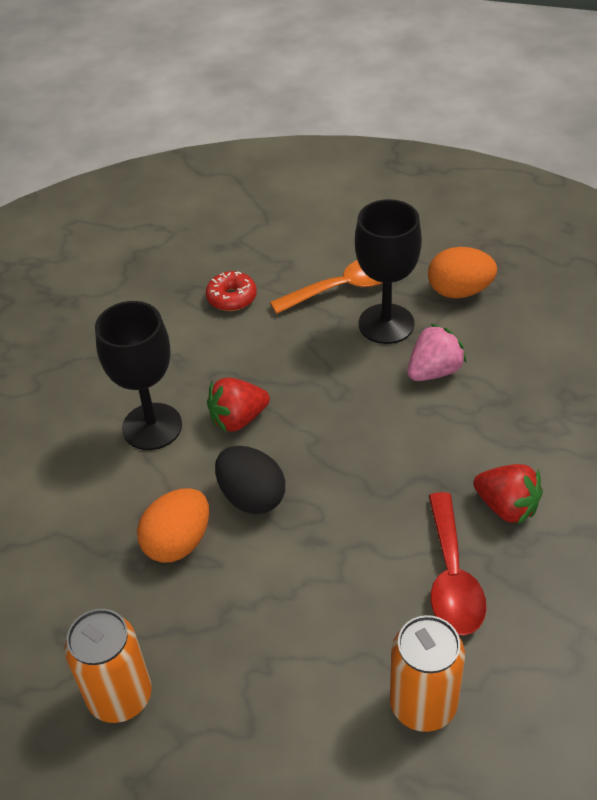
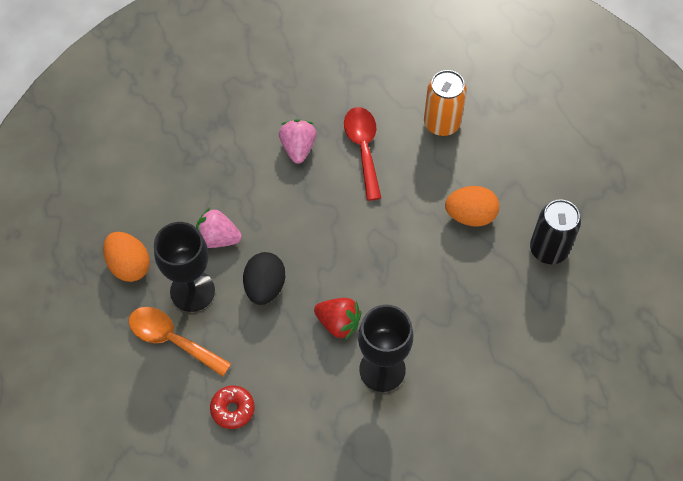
camera: 130 degrees left, 15 degrees up
(120, 696) = (548, 249): orange can -> black can
(178, 542) = (447, 290): orange egg -> orange egg (470, 215)
(252, 497) = (388, 274): black egg -> black egg (265, 287)
(452, 578) = (363, 148): red spoon -> red spoon turned 60 degrees counterclockwise
(506, 507) = (298, 148): red strawberry -> pink strawberry

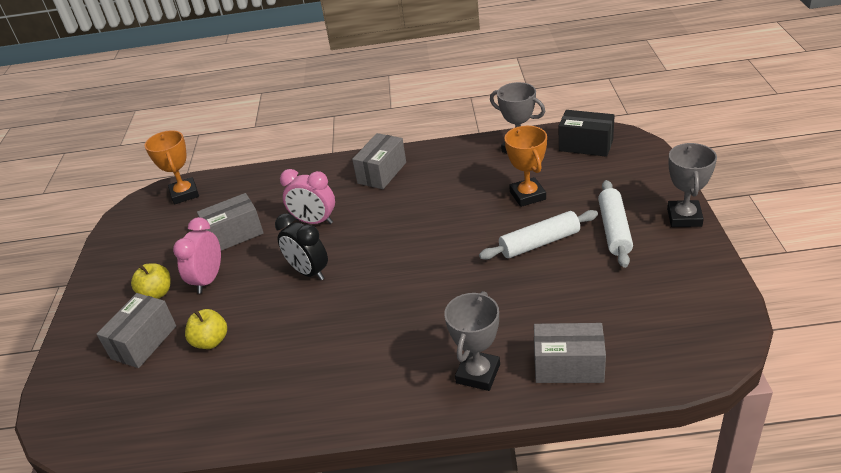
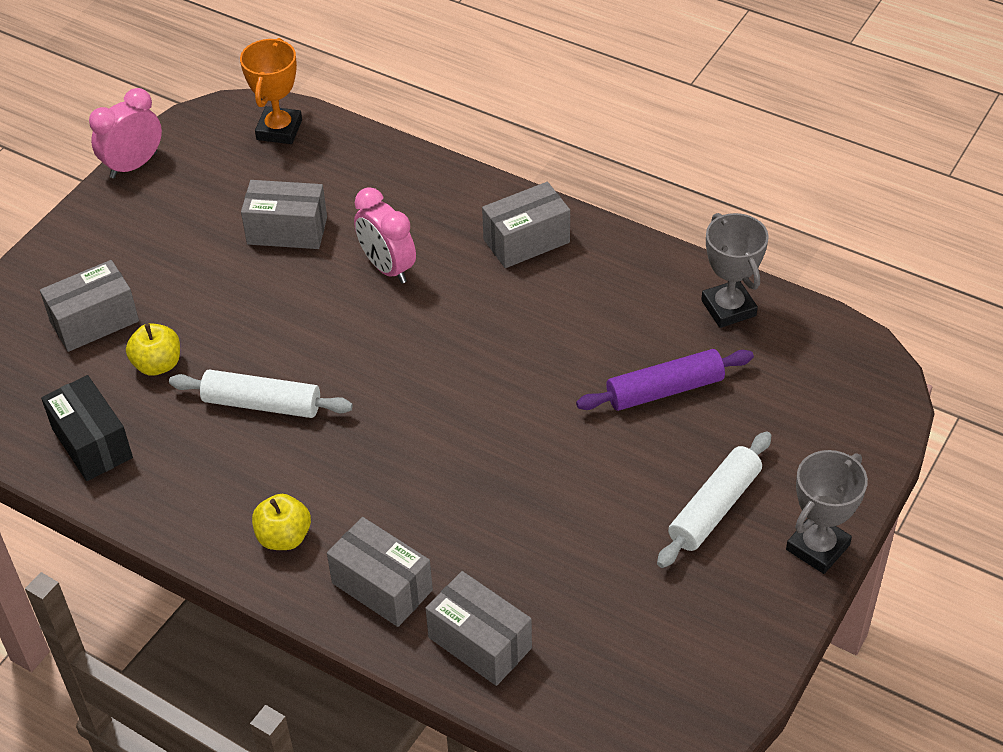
camera: 30 degrees right, 10 degrees up
(157, 293) = (150, 263): yellow apple -> yellow apple (284, 537)
(208, 279) = (213, 279): pink clock -> pink clock (133, 165)
(309, 272) = (323, 338): black clock -> none
(478, 374) = (382, 586): grey trophy -> grey box
(527, 195) = (664, 390): orange trophy -> purple rolling pin
(539, 243) = (608, 467): white rolling pin -> white rolling pin (262, 404)
(586, 145) = (818, 358): black box -> black box (92, 443)

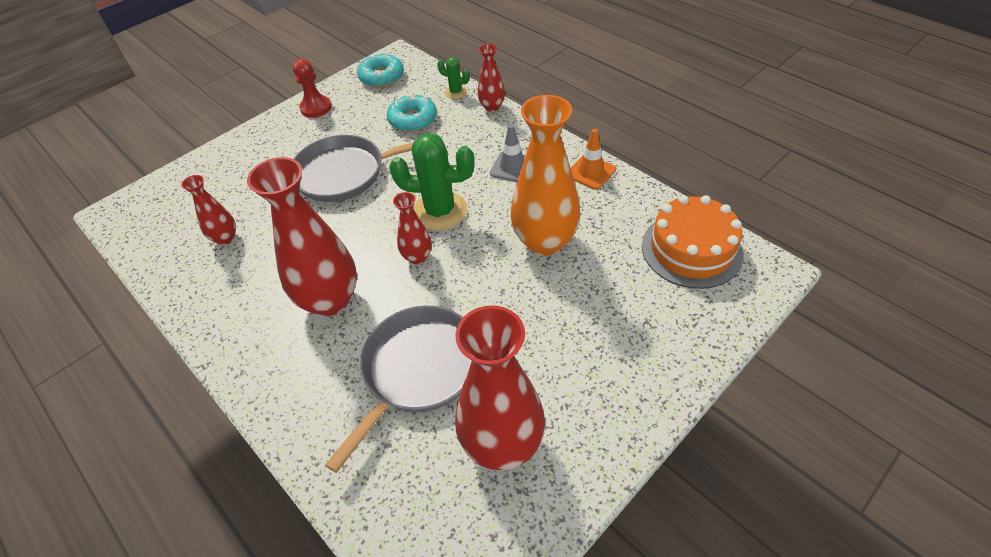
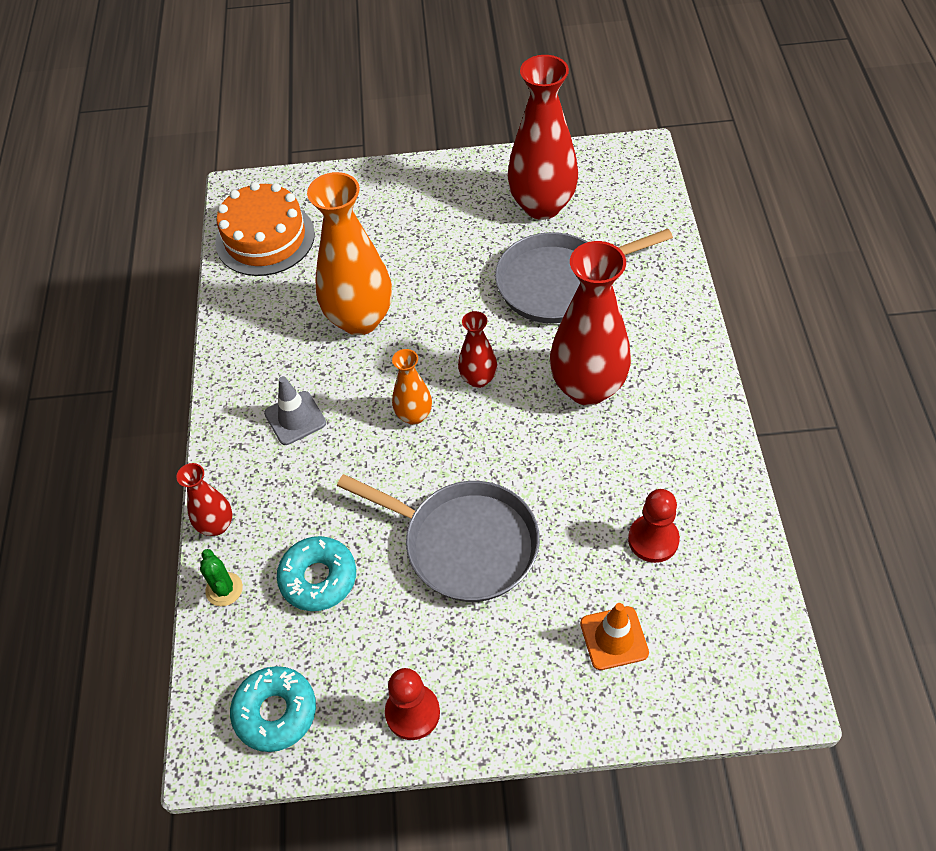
camera: 140 degrees left, 5 degrees up
(225, 238) = (653, 539): red vase -> red pawn
(440, 211) = (414, 415): green cactus -> orange vase
(591, 172) = (238, 359): orange traffic cone -> orange traffic cone (614, 638)

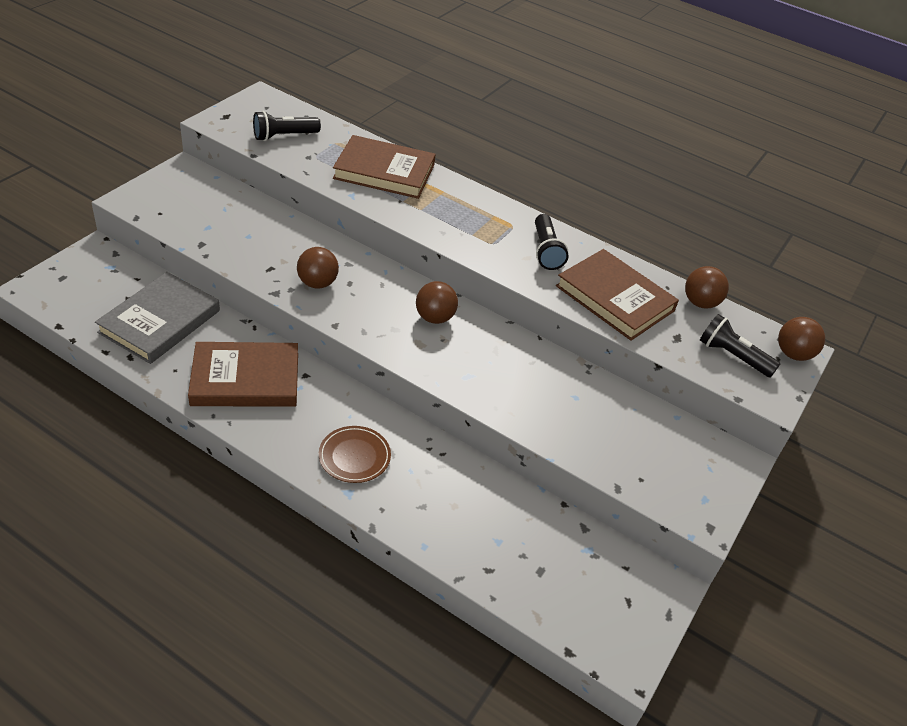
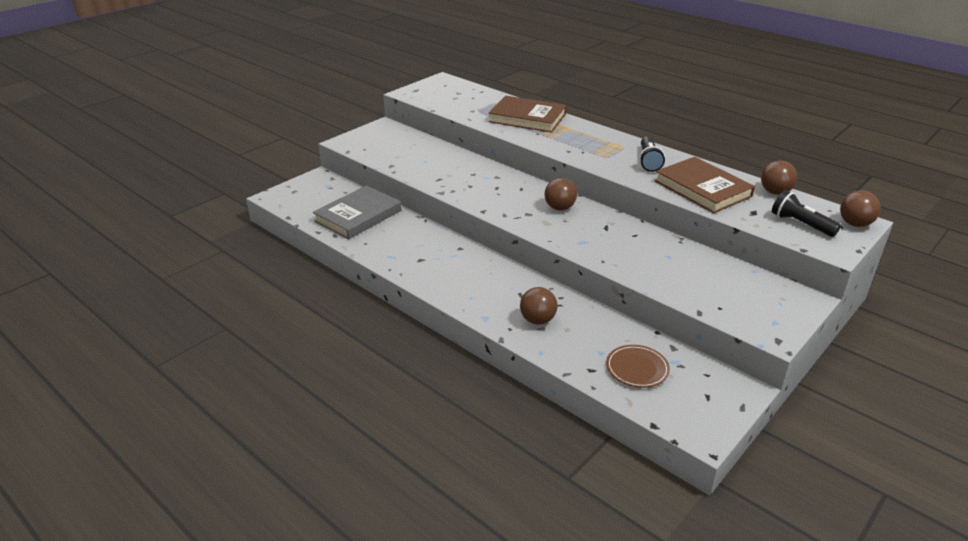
camera: 15 degrees right, 10 degrees down
(245, 379) = (415, 249): brown book -> none
(284, 136) = (456, 100): black flashlight -> none
(317, 283) = (472, 187): brown ball -> brown ball (537, 320)
(354, 456) = (492, 296): brown plate -> brown plate (637, 368)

» **YOUR GOAL**: Give back the material above exactly, with each picture removed.

» **ANSWER**:
camera: 130 degrees left, 15 degrees up
(120, 696) = (548, 249): orange can -> black can
(178, 542) = (447, 290): orange egg -> orange egg (470, 215)
(252, 497) = (388, 274): black egg -> black egg (265, 287)
(452, 578) = (363, 148): red spoon -> red spoon turned 60 degrees counterclockwise
(506, 507) = (298, 148): red strawberry -> pink strawberry

camera: 30 degrees right, 10 degrees up
(157, 293) = (150, 263): yellow apple -> yellow apple (284, 537)
(208, 279) = (213, 279): pink clock -> pink clock (133, 165)
(309, 272) = (323, 338): black clock -> none
(478, 374) = (382, 586): grey trophy -> grey box
(527, 195) = (664, 390): orange trophy -> purple rolling pin
(539, 243) = (608, 467): white rolling pin -> white rolling pin (262, 404)
(586, 145) = (818, 358): black box -> black box (92, 443)

camera: 140 degrees left, 5 degrees up
(225, 238) = (653, 539): red vase -> red pawn
(440, 211) = (414, 415): green cactus -> orange vase
(591, 172) = (238, 359): orange traffic cone -> orange traffic cone (614, 638)

camera: 15 degrees right, 10 degrees down
(245, 379) = (415, 249): brown book -> none
(284, 136) = (456, 100): black flashlight -> none
(317, 283) = (472, 187): brown ball -> brown ball (537, 320)
(354, 456) = (492, 296): brown plate -> brown plate (637, 368)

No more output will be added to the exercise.